_Problem_: Only the pictures are to be dropped; return all other data below exactly.

_Supplied records_:
-*-*-
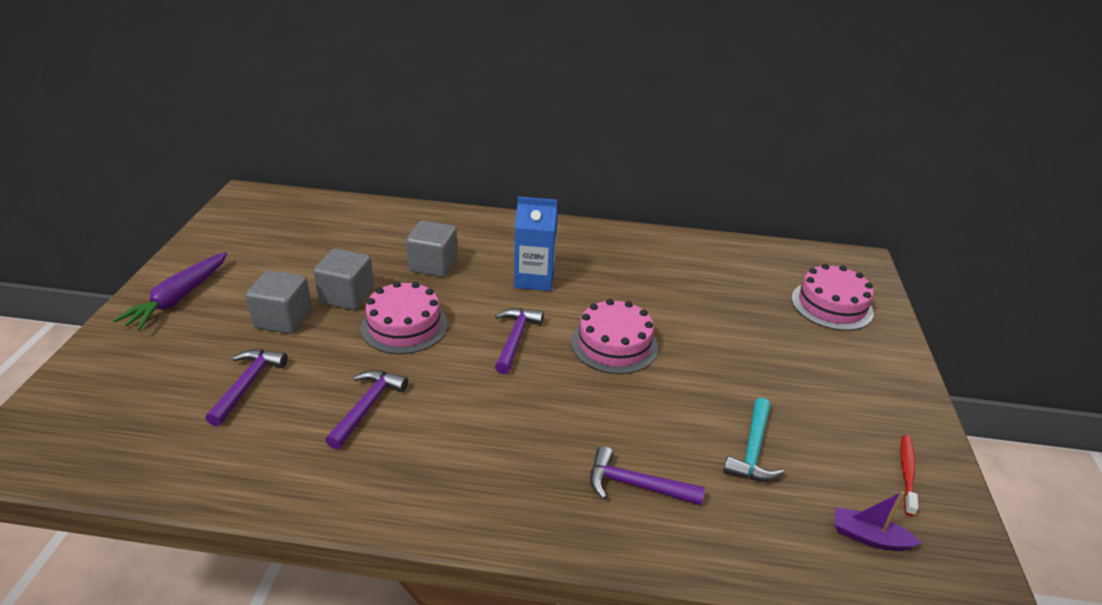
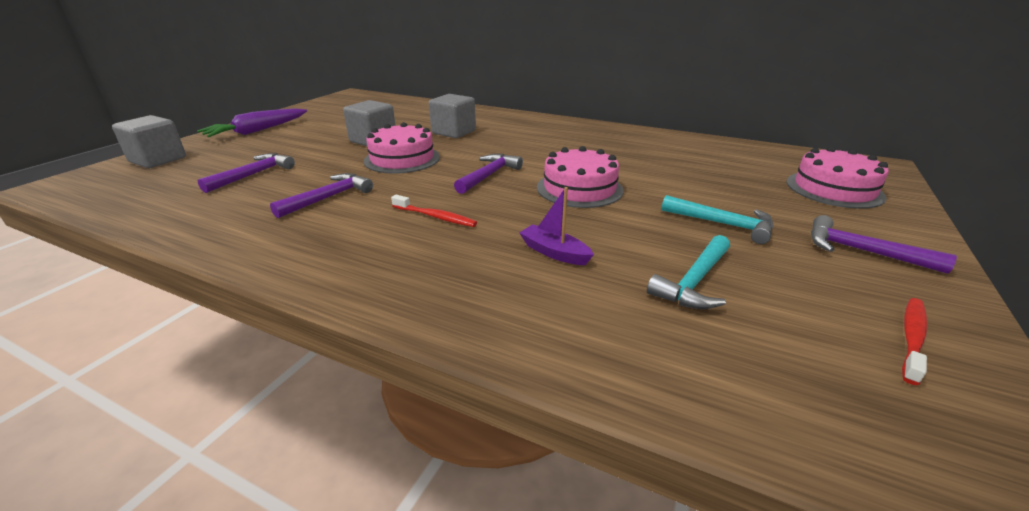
camera: 20 degrees right, 5 degrees down
(283, 319) = (316, 147): grey cube -> grey cube (158, 160)
(498, 414) = (435, 217): none -> red toothbrush
(534, 279) = (531, 146): blue carton -> none
(636, 485) = (537, 287): purple hammer -> purple hammer (861, 251)
(755, 373) = (723, 224): none -> turquoise hammer
(869, 537) = (836, 395): purple boat -> purple boat (554, 252)

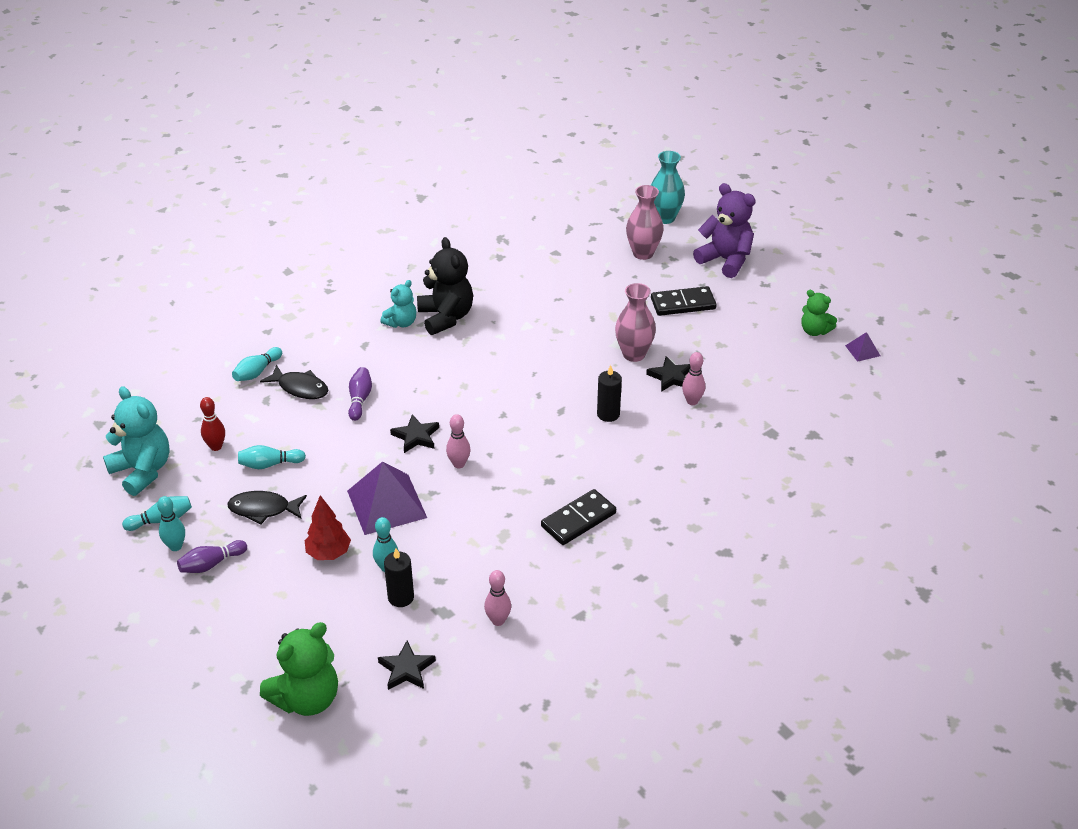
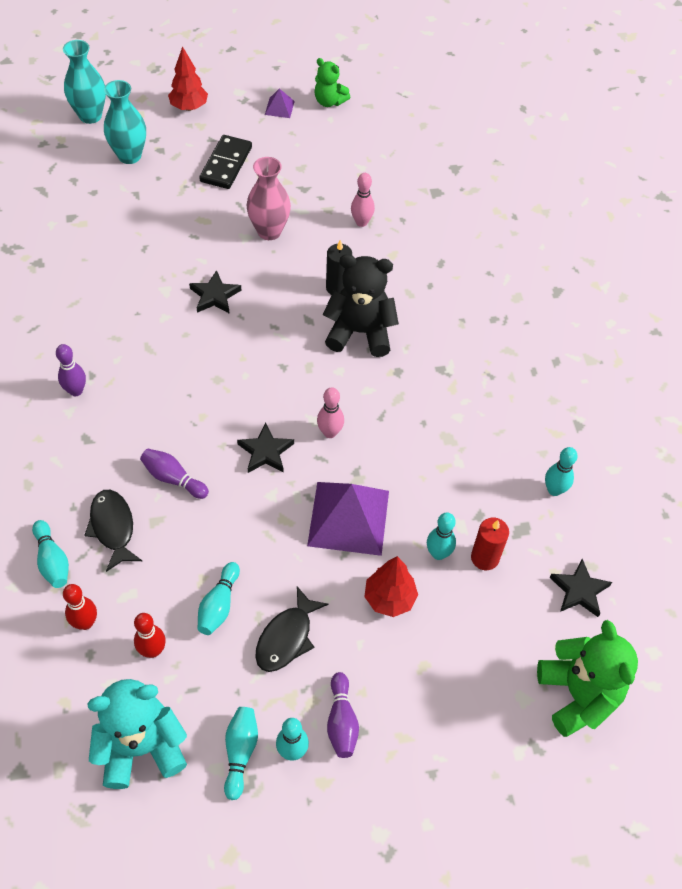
camera: 65 degrees left, 15 degrees up
(219, 407) = (85, 623): none -> red bowling pin
(300, 388) = (113, 527): black fish -> black fish turned 75 degrees counterclockwise
(401, 322) = (76, 391): turquoise teddy bear -> purple bowling pin
(401, 597) = (485, 558): black candle -> red candle
(446, 317) = (99, 349): black teddy bear -> black teddy bear (360, 332)
(498, 620) = (554, 490): pink bowling pin -> turquoise bowling pin
(578, 519) = (461, 373): black domino -> none
(643, 253) = (129, 156): pink vase -> turquoise vase
(670, 377) = (319, 221): black star -> black star (215, 296)
(725, 260) = (189, 107): purple teddy bear -> red tree
(814, 331) = (329, 101): green teddy bear -> green teddy bear turned 60 degrees clockwise
(862, 350) = (375, 87): purple pyramid -> purple pyramid (279, 108)

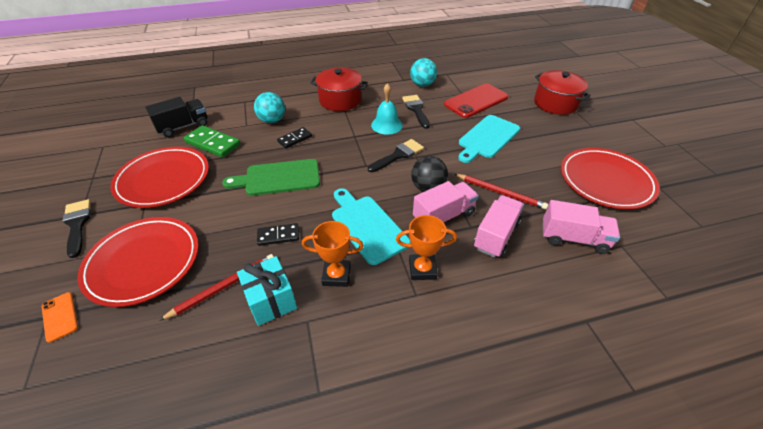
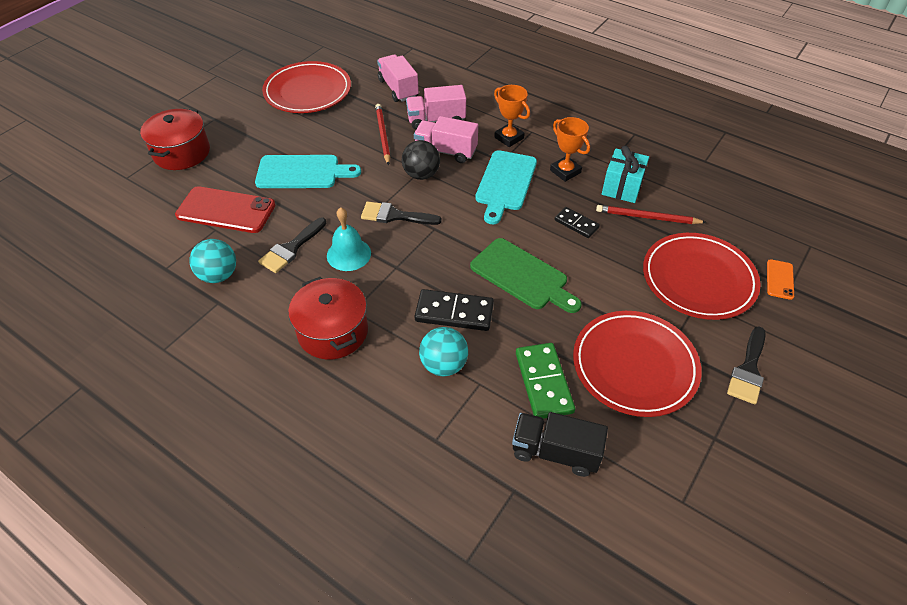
camera: 130 degrees left, 5 degrees up
(295, 139) = (454, 312): black domino -> black domino, size x1.63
-*-*-
_Response below_:
camera: 20 degrees right, 5 degrees down
(283, 319) = (316, 147): grey cube -> grey cube (158, 160)
(498, 414) = (435, 217): none -> red toothbrush
(534, 279) = (531, 146): blue carton -> none
(636, 485) = (537, 287): purple hammer -> purple hammer (861, 251)
(755, 373) = (723, 224): none -> turquoise hammer
(869, 537) = (836, 395): purple boat -> purple boat (554, 252)

camera: 65 degrees left, 15 degrees up
(219, 407) = (85, 623): none -> red bowling pin
(300, 388) = (113, 527): black fish -> black fish turned 75 degrees counterclockwise
(401, 322) = (76, 391): turquoise teddy bear -> purple bowling pin
(401, 597) = (485, 558): black candle -> red candle
(446, 317) = (99, 349): black teddy bear -> black teddy bear (360, 332)
(498, 620) = (554, 490): pink bowling pin -> turquoise bowling pin
(578, 519) = (461, 373): black domino -> none
(643, 253) = (129, 156): pink vase -> turquoise vase
(670, 377) = (319, 221): black star -> black star (215, 296)
(725, 260) = (189, 107): purple teddy bear -> red tree
(814, 331) = (329, 101): green teddy bear -> green teddy bear turned 60 degrees clockwise
(862, 350) = (375, 87): purple pyramid -> purple pyramid (279, 108)

camera: 130 degrees left, 5 degrees up
(295, 139) = (454, 312): black domino -> black domino, size x1.63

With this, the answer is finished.